(Object change listings)
================

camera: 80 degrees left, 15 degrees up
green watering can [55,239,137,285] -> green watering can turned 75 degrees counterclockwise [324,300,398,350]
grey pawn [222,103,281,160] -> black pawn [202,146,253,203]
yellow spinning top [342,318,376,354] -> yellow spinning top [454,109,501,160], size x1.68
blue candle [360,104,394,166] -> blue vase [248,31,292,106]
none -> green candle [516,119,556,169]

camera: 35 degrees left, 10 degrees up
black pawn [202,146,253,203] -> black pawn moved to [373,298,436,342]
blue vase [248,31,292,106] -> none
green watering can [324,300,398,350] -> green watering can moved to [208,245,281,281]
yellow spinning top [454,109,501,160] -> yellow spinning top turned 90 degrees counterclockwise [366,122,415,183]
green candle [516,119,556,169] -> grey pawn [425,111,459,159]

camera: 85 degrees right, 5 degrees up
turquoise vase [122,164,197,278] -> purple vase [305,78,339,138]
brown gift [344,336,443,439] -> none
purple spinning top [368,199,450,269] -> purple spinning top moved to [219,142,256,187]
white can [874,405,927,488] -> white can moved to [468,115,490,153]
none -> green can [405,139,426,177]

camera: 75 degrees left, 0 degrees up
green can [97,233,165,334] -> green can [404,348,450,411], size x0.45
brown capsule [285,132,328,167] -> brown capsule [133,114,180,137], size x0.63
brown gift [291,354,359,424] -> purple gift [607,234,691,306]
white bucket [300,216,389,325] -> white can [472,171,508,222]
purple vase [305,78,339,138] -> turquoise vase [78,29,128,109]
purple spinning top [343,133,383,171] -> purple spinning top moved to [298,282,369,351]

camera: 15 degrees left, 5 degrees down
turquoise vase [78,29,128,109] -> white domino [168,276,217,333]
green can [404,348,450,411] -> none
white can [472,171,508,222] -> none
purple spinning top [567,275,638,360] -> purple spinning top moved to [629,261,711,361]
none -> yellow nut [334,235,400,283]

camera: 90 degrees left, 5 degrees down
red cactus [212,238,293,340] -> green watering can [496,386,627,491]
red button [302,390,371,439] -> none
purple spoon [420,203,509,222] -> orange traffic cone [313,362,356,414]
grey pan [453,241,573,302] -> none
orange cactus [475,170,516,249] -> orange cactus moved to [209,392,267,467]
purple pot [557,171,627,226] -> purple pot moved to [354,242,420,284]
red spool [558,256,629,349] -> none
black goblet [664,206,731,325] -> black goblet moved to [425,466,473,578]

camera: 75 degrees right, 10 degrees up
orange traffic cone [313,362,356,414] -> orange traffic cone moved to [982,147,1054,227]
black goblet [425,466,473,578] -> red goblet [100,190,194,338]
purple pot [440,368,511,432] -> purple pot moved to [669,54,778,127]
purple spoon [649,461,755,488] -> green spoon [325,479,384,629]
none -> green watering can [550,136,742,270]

================

* _Task statement_: Where the line with "purple spinning top [368,199,450,269]" ends, your copy should end too; please return exactly the lines from the first line of the data through it.

* _Answer to the exercise_:
camera: 80 degrees left, 15 degrees up
green watering can [55,239,137,285] -> green watering can turned 75 degrees counterclockwise [324,300,398,350]
grey pawn [222,103,281,160] -> black pawn [202,146,253,203]
yellow spinning top [342,318,376,354] -> yellow spinning top [454,109,501,160], size x1.68
blue candle [360,104,394,166] -> blue vase [248,31,292,106]
none -> green candle [516,119,556,169]

camera: 35 degrees left, 10 degrees up
black pawn [202,146,253,203] -> black pawn moved to [373,298,436,342]
blue vase [248,31,292,106] -> none
green watering can [324,300,398,350] -> green watering can moved to [208,245,281,281]
yellow spinning top [454,109,501,160] -> yellow spinning top turned 90 degrees counterclockwise [366,122,415,183]
green candle [516,119,556,169] -> grey pawn [425,111,459,159]

camera: 85 degrees right, 5 degrees up
turquoise vase [122,164,197,278] -> purple vase [305,78,339,138]
brown gift [344,336,443,439] -> none
purple spinning top [368,199,450,269] -> purple spinning top moved to [219,142,256,187]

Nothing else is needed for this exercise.